* DESCRIPTION OF THE TASK: Output nothing but the line containing "(183, 275) = (188, 358): blue" and the lines after it through the end of the material below, each reproduced exactly.

* MATERIAL PROVIDED:
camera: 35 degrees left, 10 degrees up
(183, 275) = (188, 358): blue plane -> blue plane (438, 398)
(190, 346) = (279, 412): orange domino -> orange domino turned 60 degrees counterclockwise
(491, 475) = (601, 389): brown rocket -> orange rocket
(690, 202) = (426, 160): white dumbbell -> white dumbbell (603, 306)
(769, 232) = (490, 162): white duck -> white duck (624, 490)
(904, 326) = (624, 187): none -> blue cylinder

* SOLUTION FOR THIS TASK:
(183, 275) = (188, 358): blue plane -> blue plane (438, 398)
(190, 346) = (279, 412): orange domino -> orange domino turned 60 degrees counterclockwise
(491, 475) = (601, 389): brown rocket -> orange rocket
(690, 202) = (426, 160): white dumbbell -> white dumbbell (603, 306)
(769, 232) = (490, 162): white duck -> white duck (624, 490)
(904, 326) = (624, 187): none -> blue cylinder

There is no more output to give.